→ Brief
Among the lines below, return each one that contains the word "calculator".

____ Entries shown

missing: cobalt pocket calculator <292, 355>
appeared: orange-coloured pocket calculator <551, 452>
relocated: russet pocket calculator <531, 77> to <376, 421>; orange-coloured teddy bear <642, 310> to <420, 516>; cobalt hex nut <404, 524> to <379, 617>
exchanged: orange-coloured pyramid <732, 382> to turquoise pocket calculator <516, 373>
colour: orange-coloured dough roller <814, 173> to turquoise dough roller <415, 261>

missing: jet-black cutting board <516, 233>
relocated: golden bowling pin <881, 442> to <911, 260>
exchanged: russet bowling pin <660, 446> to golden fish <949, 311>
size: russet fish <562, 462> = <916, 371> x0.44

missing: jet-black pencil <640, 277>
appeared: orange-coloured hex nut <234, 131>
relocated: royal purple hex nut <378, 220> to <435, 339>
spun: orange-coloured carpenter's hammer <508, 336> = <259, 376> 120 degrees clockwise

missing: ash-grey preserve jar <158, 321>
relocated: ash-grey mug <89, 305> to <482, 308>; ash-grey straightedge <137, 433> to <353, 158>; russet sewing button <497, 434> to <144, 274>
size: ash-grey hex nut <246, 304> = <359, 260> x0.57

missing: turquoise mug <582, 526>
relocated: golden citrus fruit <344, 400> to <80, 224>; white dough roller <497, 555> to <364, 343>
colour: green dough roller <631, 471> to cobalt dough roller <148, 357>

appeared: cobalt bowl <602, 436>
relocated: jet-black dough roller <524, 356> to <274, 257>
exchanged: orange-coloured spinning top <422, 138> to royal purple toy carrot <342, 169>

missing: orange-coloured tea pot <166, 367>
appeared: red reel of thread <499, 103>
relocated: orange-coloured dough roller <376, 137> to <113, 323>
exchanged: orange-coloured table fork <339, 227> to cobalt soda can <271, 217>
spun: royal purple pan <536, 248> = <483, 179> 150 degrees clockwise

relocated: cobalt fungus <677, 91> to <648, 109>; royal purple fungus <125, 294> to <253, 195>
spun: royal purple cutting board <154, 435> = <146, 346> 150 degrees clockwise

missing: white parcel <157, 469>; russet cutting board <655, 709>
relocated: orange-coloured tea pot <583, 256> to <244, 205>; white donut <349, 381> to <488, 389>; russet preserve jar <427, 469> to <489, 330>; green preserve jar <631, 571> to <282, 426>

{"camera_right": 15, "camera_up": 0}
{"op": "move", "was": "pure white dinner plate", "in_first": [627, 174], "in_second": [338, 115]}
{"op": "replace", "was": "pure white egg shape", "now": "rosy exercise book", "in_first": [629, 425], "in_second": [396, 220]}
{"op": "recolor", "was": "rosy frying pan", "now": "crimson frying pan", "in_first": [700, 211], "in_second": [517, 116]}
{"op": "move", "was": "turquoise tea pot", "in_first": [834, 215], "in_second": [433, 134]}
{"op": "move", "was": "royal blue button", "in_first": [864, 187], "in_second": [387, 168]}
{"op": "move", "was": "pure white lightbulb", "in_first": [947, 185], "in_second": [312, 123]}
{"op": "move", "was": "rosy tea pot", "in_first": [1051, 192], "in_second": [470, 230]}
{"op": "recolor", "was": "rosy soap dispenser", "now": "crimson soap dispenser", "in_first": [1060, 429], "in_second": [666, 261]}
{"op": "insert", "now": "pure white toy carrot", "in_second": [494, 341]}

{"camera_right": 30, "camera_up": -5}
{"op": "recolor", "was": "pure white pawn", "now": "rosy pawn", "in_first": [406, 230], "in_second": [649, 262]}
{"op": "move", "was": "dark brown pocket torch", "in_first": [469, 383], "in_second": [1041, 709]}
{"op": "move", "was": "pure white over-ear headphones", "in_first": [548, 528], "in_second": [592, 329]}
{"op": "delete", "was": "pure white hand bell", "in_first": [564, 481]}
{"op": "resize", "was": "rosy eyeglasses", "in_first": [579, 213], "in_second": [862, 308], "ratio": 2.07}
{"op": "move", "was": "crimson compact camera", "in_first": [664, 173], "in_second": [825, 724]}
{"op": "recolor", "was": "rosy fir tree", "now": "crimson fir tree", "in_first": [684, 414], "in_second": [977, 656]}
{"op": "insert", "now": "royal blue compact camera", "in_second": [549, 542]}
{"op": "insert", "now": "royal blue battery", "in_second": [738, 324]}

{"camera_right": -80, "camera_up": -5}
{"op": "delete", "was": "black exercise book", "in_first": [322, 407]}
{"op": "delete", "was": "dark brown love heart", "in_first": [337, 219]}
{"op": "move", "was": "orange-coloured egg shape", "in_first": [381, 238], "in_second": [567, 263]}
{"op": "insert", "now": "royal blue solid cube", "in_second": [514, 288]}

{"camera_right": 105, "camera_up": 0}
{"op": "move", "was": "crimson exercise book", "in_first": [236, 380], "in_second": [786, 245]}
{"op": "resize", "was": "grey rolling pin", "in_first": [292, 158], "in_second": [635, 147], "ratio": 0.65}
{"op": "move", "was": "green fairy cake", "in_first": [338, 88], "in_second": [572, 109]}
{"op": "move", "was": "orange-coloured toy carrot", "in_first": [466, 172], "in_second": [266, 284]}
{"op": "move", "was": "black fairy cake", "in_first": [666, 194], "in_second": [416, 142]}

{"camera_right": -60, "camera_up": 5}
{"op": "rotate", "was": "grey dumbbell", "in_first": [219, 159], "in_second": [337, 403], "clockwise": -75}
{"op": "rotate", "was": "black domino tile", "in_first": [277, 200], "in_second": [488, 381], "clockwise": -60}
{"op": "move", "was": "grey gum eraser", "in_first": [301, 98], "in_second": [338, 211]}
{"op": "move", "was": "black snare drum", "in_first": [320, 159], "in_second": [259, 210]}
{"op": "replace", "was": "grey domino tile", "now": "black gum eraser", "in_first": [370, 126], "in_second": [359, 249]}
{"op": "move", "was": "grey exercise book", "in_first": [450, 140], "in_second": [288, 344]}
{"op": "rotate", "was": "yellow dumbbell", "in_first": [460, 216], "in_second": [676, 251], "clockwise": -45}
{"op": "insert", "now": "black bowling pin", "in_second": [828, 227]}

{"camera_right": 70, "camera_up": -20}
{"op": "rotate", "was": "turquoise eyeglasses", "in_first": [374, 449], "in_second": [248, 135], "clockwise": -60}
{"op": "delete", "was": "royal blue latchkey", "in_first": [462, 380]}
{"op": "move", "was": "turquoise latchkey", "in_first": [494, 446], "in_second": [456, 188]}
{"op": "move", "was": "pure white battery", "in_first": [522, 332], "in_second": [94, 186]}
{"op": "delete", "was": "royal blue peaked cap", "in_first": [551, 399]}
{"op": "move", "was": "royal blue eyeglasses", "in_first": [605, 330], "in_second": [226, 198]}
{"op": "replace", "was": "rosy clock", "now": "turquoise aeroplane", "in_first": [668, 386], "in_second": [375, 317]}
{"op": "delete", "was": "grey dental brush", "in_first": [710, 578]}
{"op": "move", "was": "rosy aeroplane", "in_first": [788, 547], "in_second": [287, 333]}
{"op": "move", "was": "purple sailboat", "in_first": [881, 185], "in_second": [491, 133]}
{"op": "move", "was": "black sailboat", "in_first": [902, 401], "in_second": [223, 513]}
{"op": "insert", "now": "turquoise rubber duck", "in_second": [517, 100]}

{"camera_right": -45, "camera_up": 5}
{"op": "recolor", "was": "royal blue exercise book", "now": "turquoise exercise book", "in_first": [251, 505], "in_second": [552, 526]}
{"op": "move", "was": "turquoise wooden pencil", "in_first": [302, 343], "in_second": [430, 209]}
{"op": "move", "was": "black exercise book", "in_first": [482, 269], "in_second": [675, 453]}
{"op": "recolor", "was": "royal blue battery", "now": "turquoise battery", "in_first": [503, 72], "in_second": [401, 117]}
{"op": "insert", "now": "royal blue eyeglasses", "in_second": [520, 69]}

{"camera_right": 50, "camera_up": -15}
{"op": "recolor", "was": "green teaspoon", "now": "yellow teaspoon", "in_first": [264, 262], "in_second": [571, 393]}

________

→ Solution
missing: cobalt pocket calculator <292, 355>
appeared: orange-coloured pocket calculator <551, 452>
relocated: russet pocket calculator <531, 77> to <376, 421>; orange-coloured teddy bear <642, 310> to <420, 516>; cobalt hex nut <404, 524> to <379, 617>
exchanged: orange-coloured pyramid <732, 382> to turquoise pocket calculator <516, 373>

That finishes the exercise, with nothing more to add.